------ Listed records ------
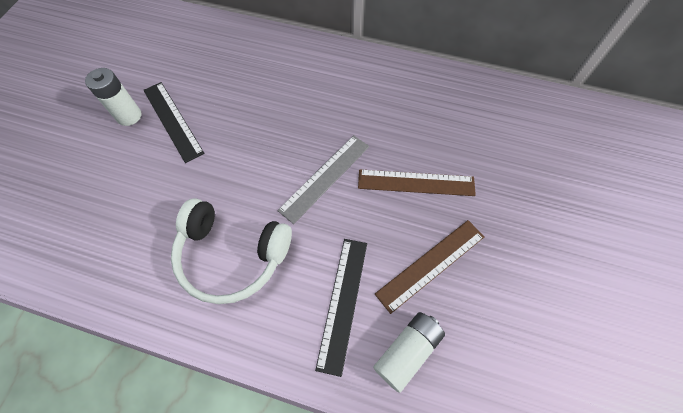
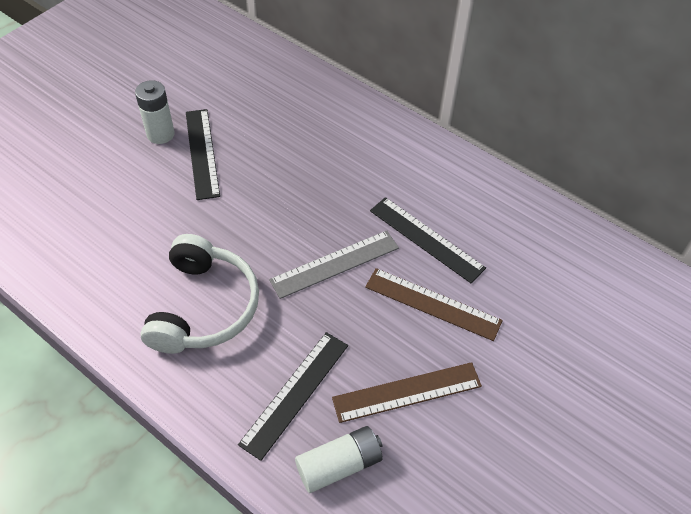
camera: 20 degrees right, 10 degrees down
(232, 256) = (204, 307): white headphones -> white headphones turned 120 degrees counterclockwise
(386, 131) = (426, 239): none -> black ruler

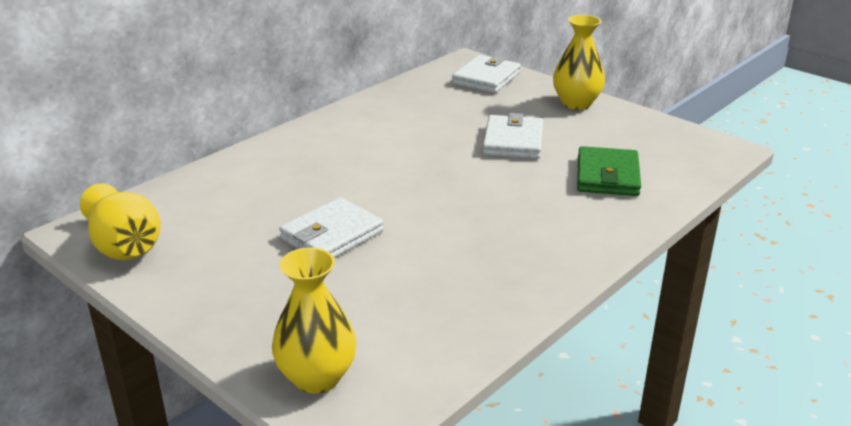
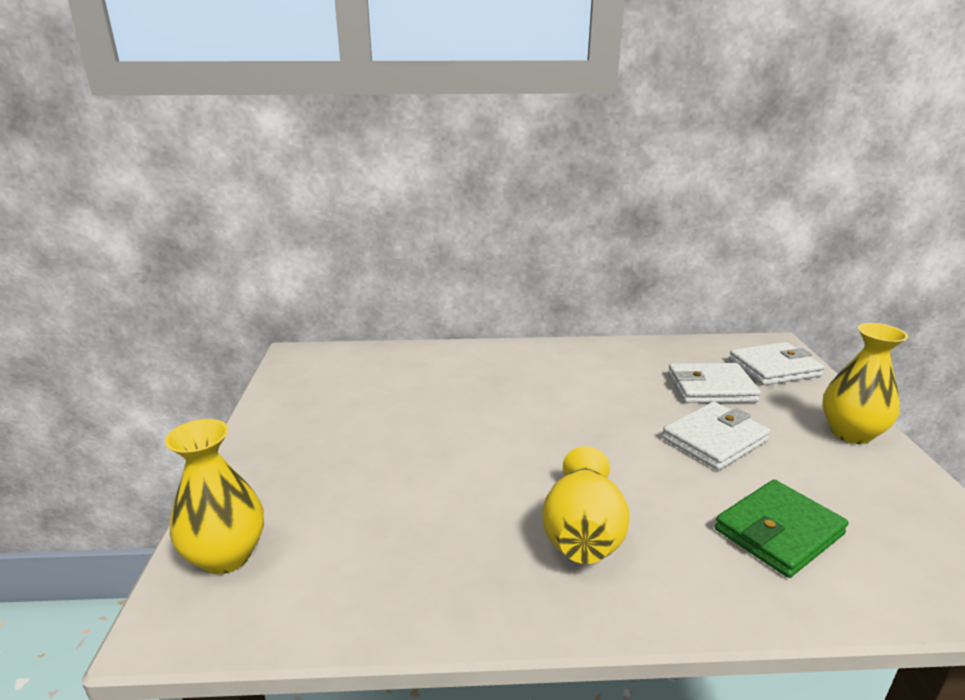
camera: 45 degrees right, 5 degrees down
(125, 246) = (299, 378): yellow vase -> yellow vase (582, 534)
(332, 235) = (426, 442): white wallet -> white wallet (711, 388)

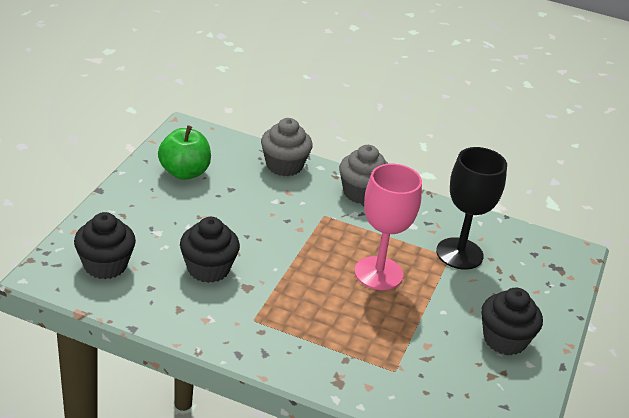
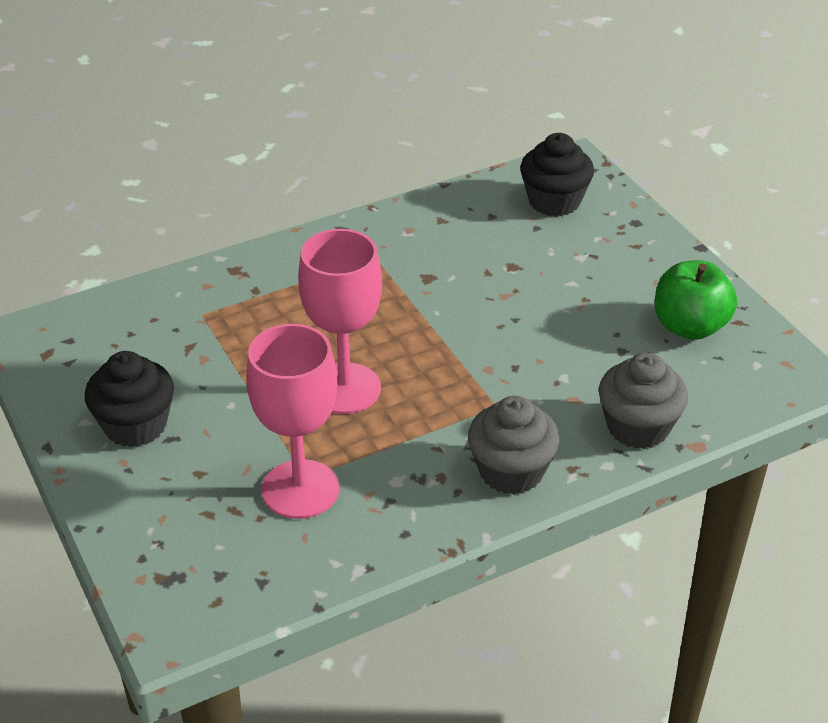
camera: 135 degrees right, 5 degrees up
(208, 269) = (483, 263): black cupcake -> none
(459, 254) = (300, 489): black goblet -> pink goblet

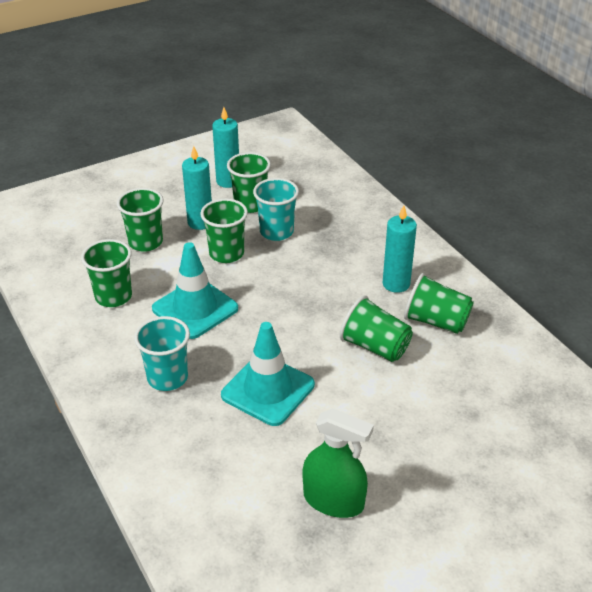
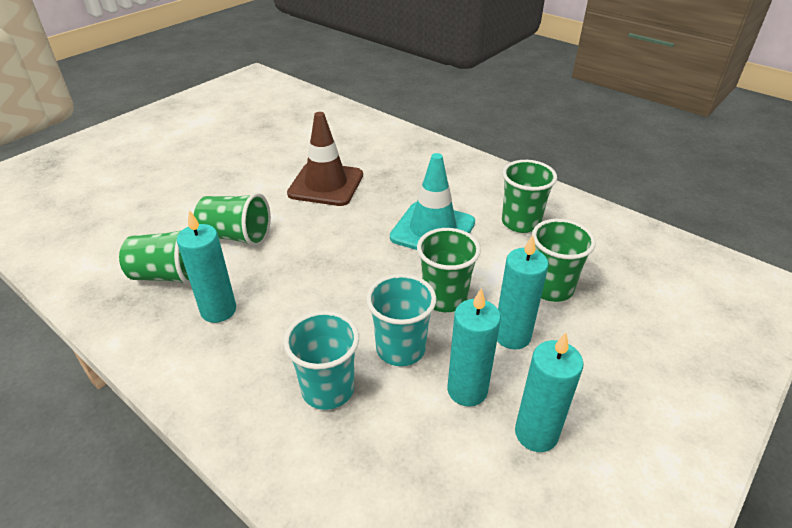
camera: 160 degrees right, 0 degrees up
(167, 378) = (413, 175): turquoise cup -> turquoise cup (328, 389)
(250, 204) = (467, 390): green cup -> turquoise candle
(268, 390) = (326, 184): turquoise traffic cone -> brown traffic cone
(333, 500) = (253, 140): green spray bottle -> none

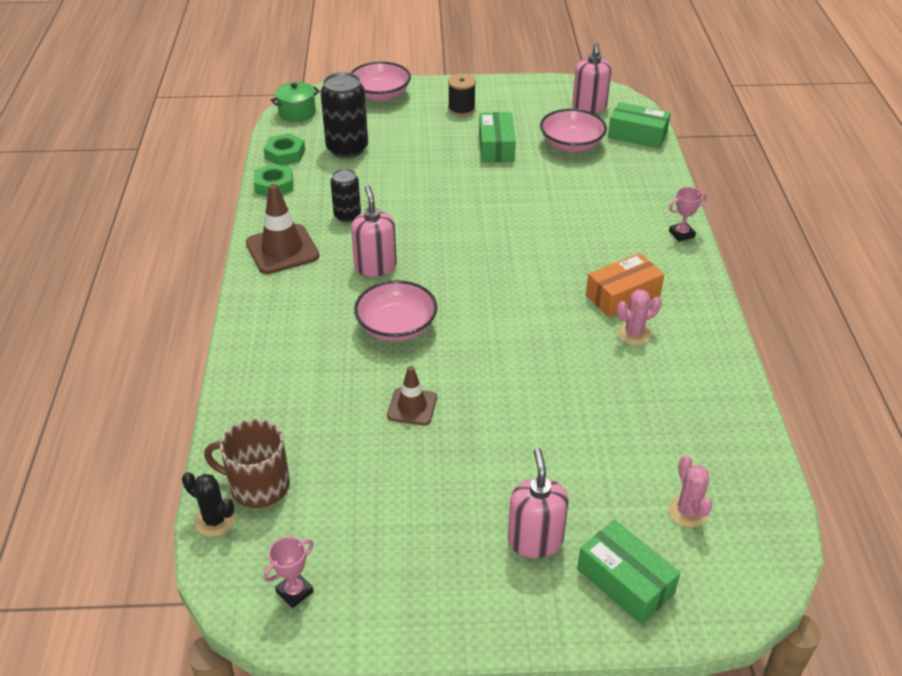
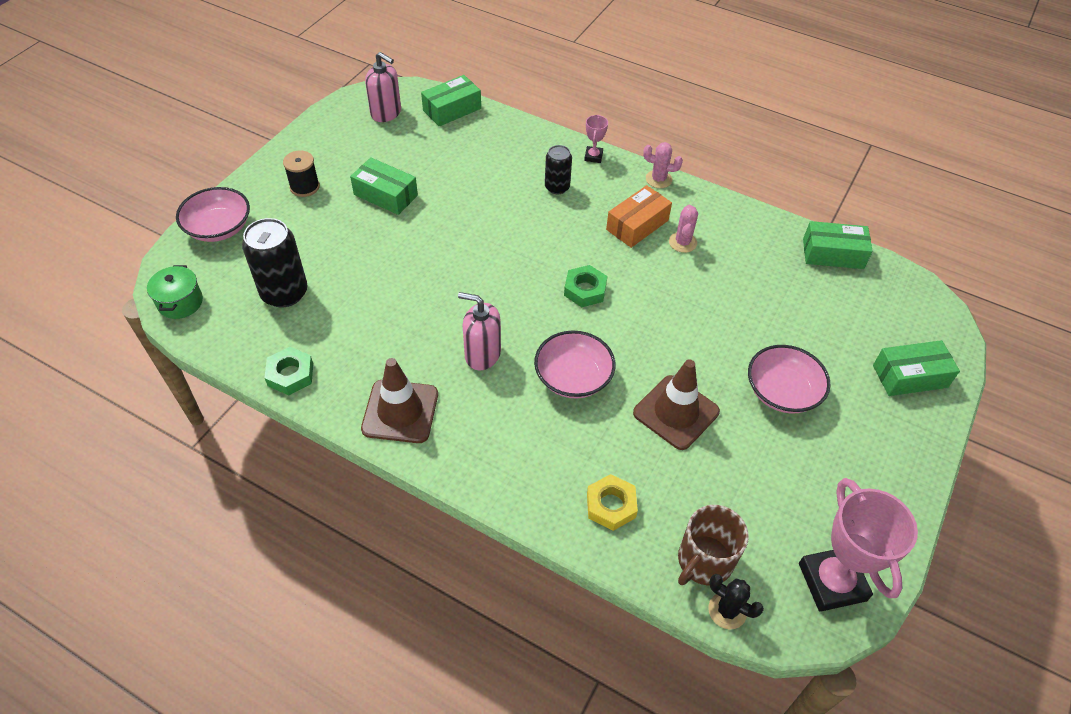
camera: 60 degrees left, 10 degrees up
(215, 520) = (727, 610): black cactus -> black cactus turned 60 degrees clockwise
(276, 402) = (611, 505): none -> yellow nut
(285, 154) = (245, 343): green nut -> green nut (585, 290)
(294, 592) = (832, 582): pink trophy -> pink trophy, size x2.19
(347, 215) = (391, 340): black can -> black can (557, 187)
(412, 407) = (676, 412): brown traffic cone -> brown traffic cone, size x1.65
(535, 540) = (852, 406): pink soap dispenser -> none
(571, 144) = (427, 150): pink bowl -> pink bowl (782, 392)
(623, 295) = (637, 225): orange box -> orange box turned 45 degrees clockwise
(688, 511) = (866, 311): pink cactus -> pink cactus (658, 179)
(747, 454) = (833, 254): none -> green box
------
### The task:
Exactly as written, give again every line from the one containing "(535, 540) = (852, 406): pink" through the last line of the material above, and no other lines.

### Output for this exercise:
(535, 540) = (852, 406): pink soap dispenser -> none
(571, 144) = (427, 150): pink bowl -> pink bowl (782, 392)
(623, 295) = (637, 225): orange box -> orange box turned 45 degrees clockwise
(688, 511) = (866, 311): pink cactus -> pink cactus (658, 179)
(747, 454) = (833, 254): none -> green box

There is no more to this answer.